┌─ Data excerpts
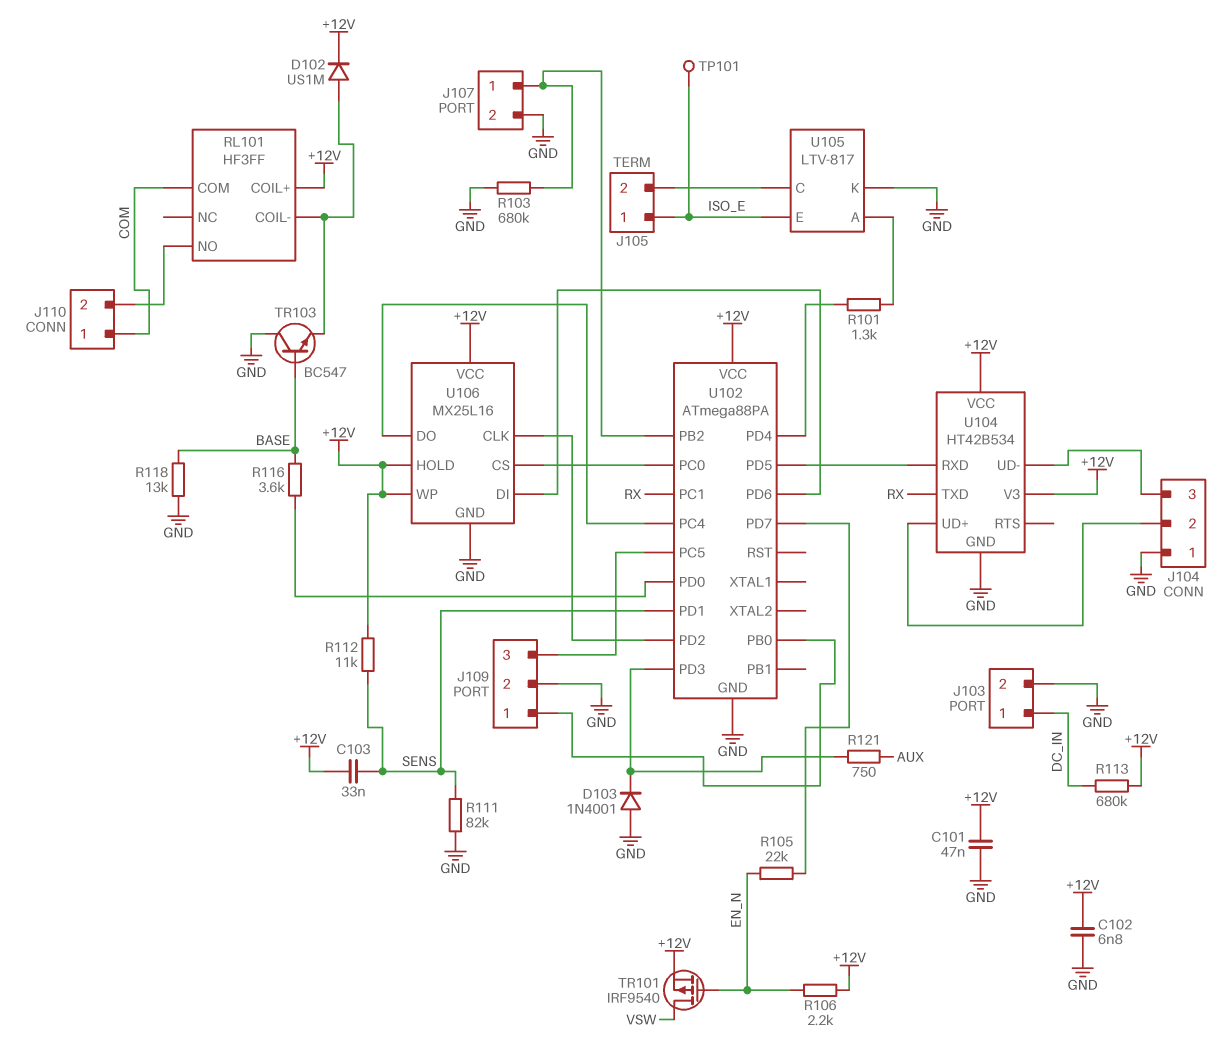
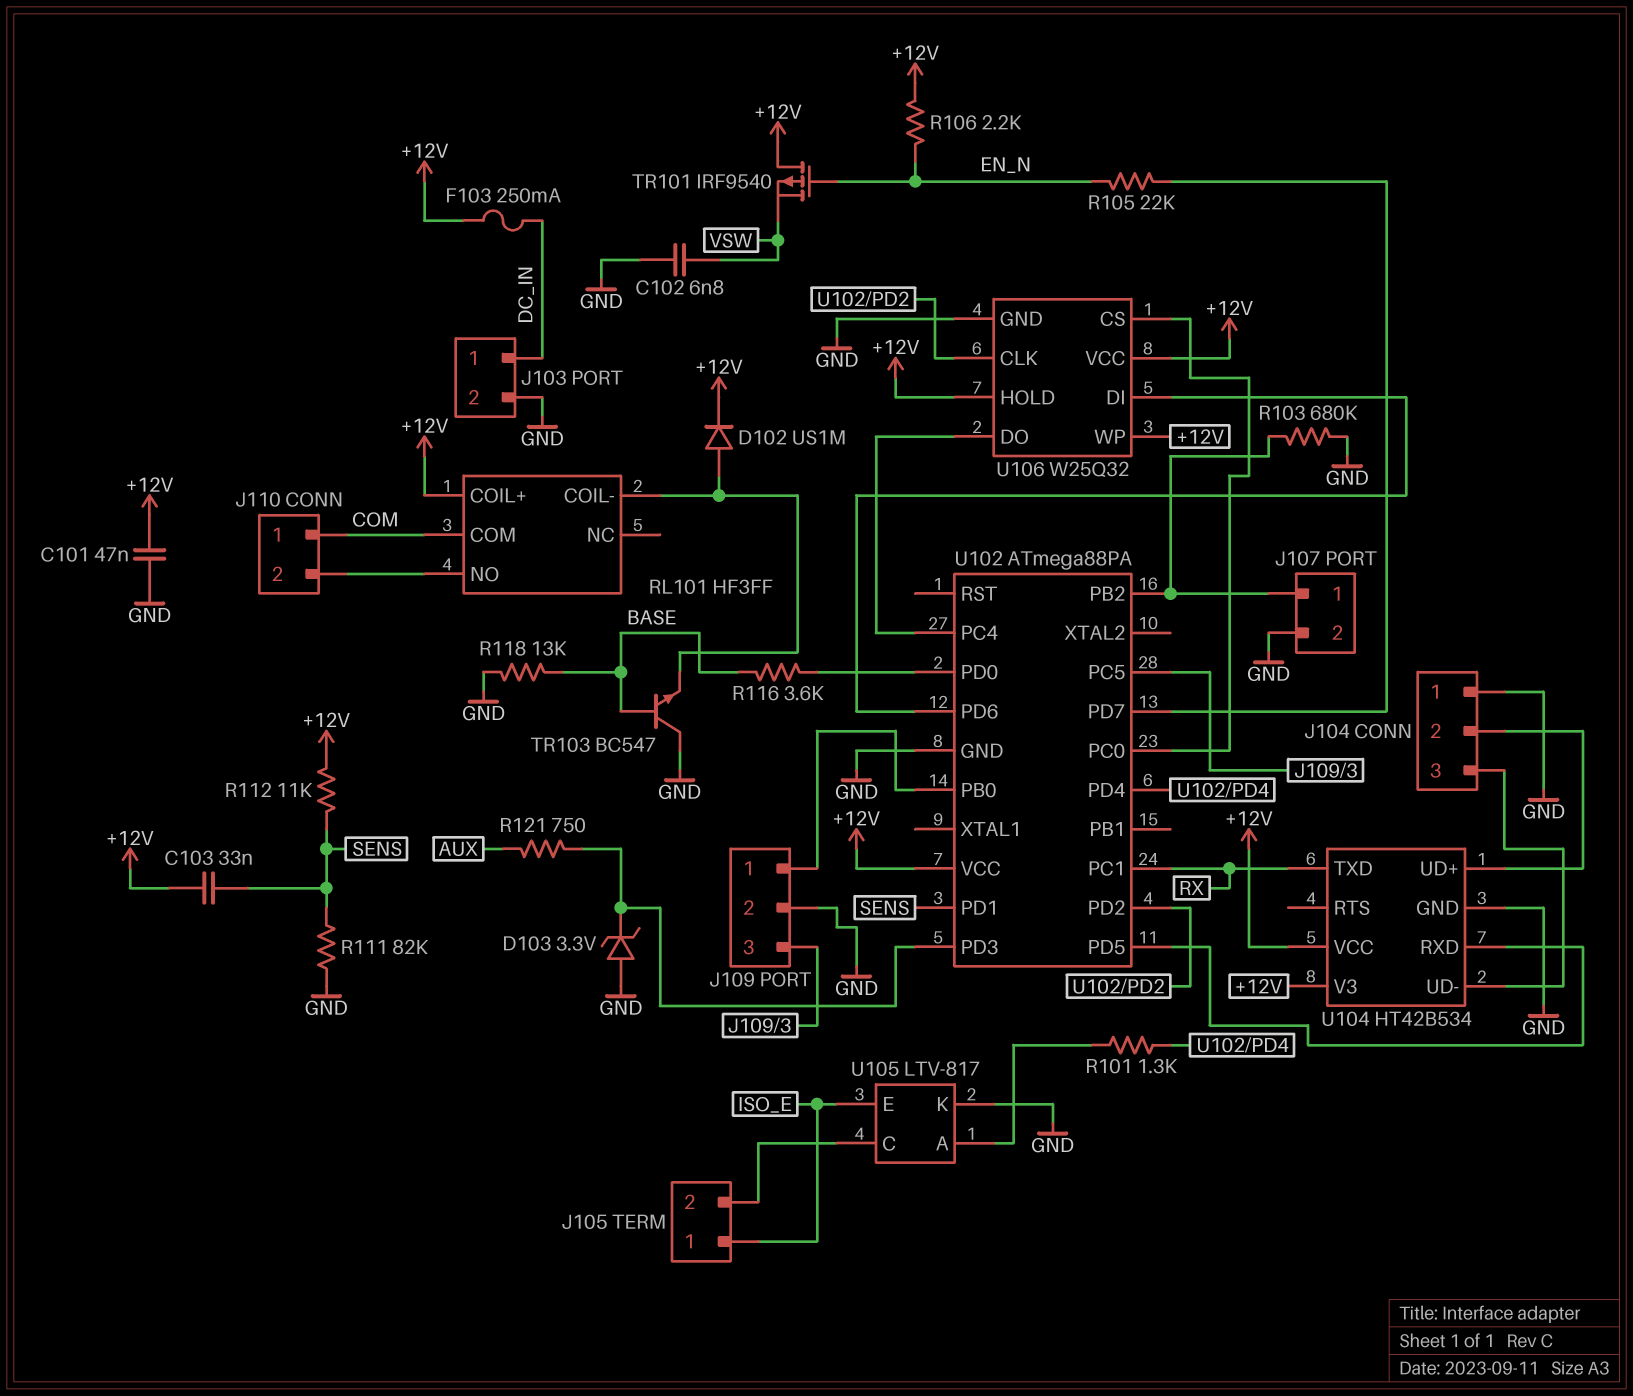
C102: 6.8nF (+12V, GND) -> 6.8nF (GND, VSW)
D103: diode 1N4001 (A GND, K U102/PD3) -> zener 3.3V (A GND, K U102/PD3)
F103: none -> 250mA (+12V, DC_IN)
R113: 680k (+12V, DC_IN) -> none
TP101: test point (ISO_E) -> none
TR101: PMOS IRF9540 (G EN_N, D VSW, S +12V) -> PMOS IRF9540 (G EN_N, D +12V, S VSW)
U106: MX25L16 -> W25Q32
└─
**Required work**
Extract all the entries word for word; omit any pictures.

**Solution to the exercise**
C102: 6.8nF (+12V, GND) -> 6.8nF (GND, VSW)
D103: diode 1N4001 (A GND, K U102/PD3) -> zener 3.3V (A GND, K U102/PD3)
F103: none -> 250mA (+12V, DC_IN)
R113: 680k (+12V, DC_IN) -> none
TP101: test point (ISO_E) -> none
TR101: PMOS IRF9540 (G EN_N, D VSW, S +12V) -> PMOS IRF9540 (G EN_N, D +12V, S VSW)
U106: MX25L16 -> W25Q32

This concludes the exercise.